Short exercise. Convert the lines from the one containing "Question: Which of" to the one containing "In the scene" into a Markdown table with the columns Row and Text. Put each line's row number under Row, and skip blank lines.
Material for this task start
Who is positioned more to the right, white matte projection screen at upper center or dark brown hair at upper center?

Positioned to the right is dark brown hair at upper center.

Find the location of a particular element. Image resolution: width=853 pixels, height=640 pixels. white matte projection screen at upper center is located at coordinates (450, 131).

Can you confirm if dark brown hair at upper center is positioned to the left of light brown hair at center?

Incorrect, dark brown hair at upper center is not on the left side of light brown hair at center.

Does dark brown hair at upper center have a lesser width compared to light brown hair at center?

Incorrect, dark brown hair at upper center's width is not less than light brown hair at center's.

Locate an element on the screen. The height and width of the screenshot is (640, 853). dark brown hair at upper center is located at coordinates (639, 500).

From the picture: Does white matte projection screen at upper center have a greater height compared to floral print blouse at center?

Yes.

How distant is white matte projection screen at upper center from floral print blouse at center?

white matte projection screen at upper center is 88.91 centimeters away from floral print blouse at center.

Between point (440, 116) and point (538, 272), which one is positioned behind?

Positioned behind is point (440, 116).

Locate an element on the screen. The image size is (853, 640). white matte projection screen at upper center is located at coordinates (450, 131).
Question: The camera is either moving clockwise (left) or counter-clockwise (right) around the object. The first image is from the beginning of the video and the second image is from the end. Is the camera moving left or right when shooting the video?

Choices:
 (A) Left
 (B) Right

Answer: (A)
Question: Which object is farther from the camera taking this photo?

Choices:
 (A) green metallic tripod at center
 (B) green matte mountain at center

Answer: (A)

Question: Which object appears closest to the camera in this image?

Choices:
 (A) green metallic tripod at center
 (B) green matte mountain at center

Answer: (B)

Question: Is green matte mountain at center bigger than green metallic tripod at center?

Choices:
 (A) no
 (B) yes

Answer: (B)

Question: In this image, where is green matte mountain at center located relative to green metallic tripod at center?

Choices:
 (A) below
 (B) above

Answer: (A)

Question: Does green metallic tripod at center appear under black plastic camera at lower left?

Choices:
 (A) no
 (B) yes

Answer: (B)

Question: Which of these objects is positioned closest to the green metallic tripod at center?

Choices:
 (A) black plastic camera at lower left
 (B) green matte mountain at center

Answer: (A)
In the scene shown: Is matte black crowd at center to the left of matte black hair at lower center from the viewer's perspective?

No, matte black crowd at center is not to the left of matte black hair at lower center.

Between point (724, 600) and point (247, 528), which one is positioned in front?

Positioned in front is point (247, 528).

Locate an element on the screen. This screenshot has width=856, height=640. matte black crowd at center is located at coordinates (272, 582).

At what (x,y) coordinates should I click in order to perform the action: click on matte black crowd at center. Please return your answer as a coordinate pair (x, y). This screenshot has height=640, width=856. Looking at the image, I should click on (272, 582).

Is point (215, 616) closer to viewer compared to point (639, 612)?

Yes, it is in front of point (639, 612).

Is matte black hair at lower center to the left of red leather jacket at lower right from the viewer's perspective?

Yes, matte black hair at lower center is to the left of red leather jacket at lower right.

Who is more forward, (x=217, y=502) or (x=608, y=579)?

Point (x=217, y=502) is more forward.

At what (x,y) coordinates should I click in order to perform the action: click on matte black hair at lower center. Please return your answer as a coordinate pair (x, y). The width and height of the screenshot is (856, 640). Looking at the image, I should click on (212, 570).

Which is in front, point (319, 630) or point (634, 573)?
Material for this task end
Response.
| Row | Text |
|---|---|
| 1 | Question: Which of these objects is positioned closest to the green metallic tripod at center? |
| 2 | Choices: |
| 3 |  (A) black plastic camera at lower left |
| 4 |  (B) green matte mountain at center |
| 5 | Answer: (A) |
| 6 | In the scene shown: Is matte black crowd at center to the left of matte black hair at lower center from the viewer's perspective? |